== Directions ==
The expected result is an exact copy of the lines from the one holding "(443, 334) = (540, 258): black" to the last line of the material, with pictures removed and nothing added.

== Records supplied ==
————————

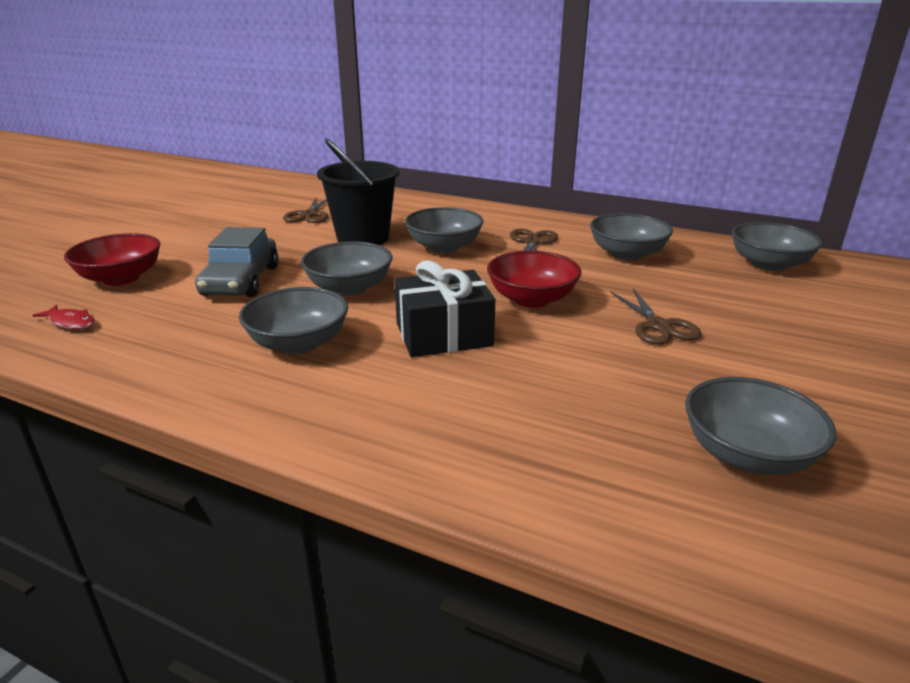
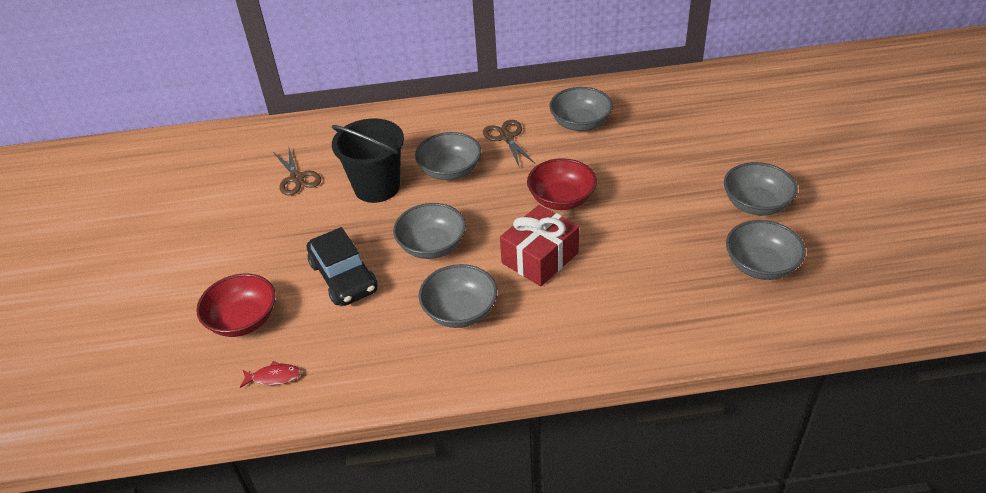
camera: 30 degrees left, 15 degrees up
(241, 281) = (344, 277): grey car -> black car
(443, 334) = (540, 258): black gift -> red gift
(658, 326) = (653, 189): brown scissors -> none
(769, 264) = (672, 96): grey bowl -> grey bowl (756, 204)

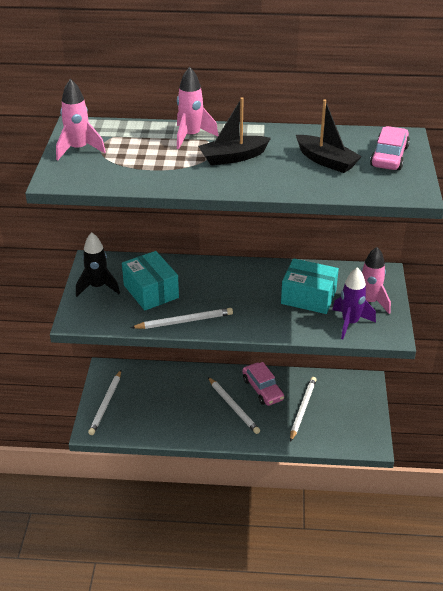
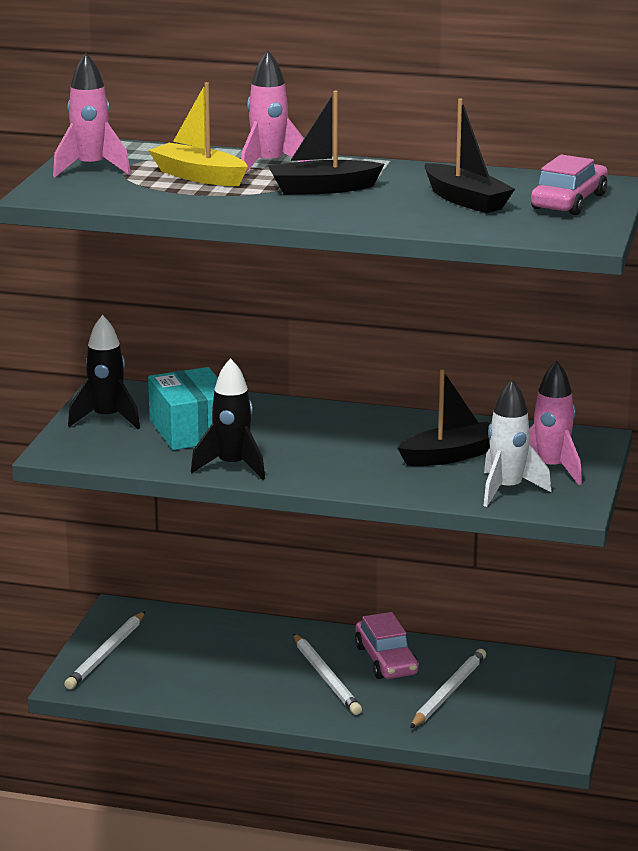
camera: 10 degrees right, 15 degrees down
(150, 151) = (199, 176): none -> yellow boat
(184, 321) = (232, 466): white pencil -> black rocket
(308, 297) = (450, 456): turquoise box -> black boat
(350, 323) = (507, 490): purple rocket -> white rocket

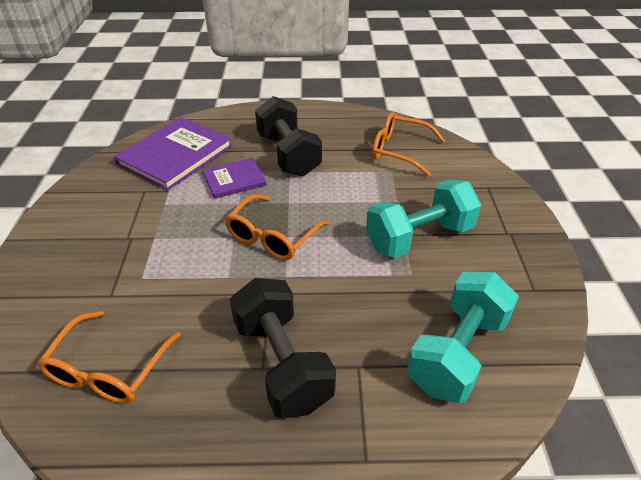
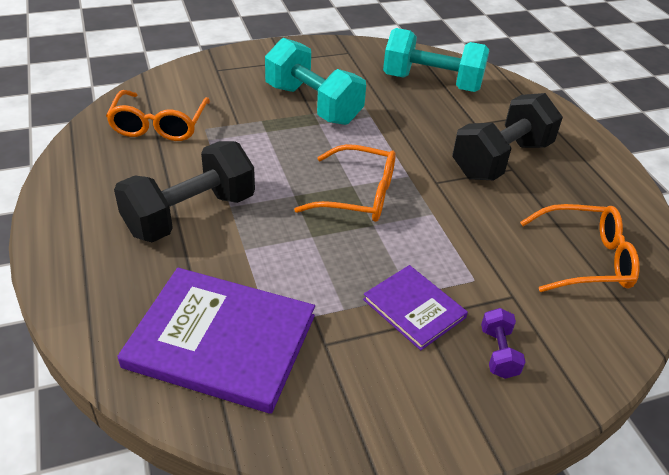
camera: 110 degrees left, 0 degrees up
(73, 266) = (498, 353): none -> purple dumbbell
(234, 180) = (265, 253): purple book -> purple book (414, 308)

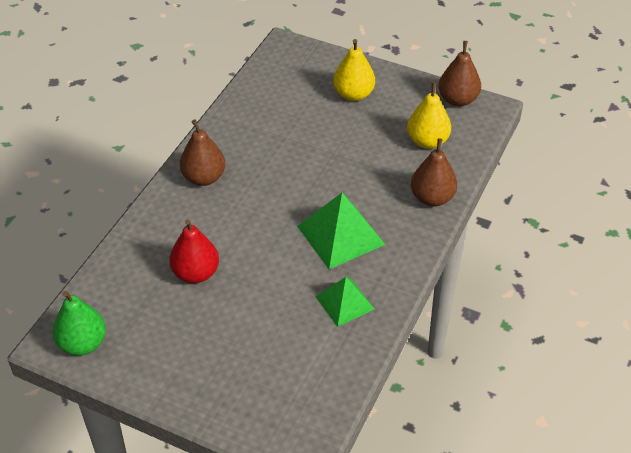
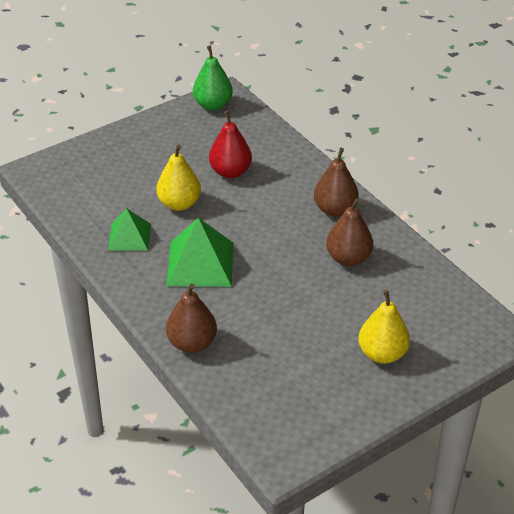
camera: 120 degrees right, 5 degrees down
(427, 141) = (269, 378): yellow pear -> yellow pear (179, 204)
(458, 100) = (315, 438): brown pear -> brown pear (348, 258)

————————

== Written response ==
(443, 334) = (540, 258): black gift -> red gift
(658, 326) = (653, 189): brown scissors -> none
(769, 264) = (672, 96): grey bowl -> grey bowl (756, 204)

camera: 10 degrees right, 15 degrees down
(150, 151) = (199, 176): none -> yellow boat
(184, 321) = (232, 466): white pencil -> black rocket
(308, 297) = (450, 456): turquoise box -> black boat
(350, 323) = (507, 490): purple rocket -> white rocket

camera: 110 degrees left, 0 degrees up
(73, 266) = (498, 353): none -> purple dumbbell
(234, 180) = (265, 253): purple book -> purple book (414, 308)

camera: 120 degrees right, 5 degrees down
(427, 141) = (269, 378): yellow pear -> yellow pear (179, 204)
(458, 100) = (315, 438): brown pear -> brown pear (348, 258)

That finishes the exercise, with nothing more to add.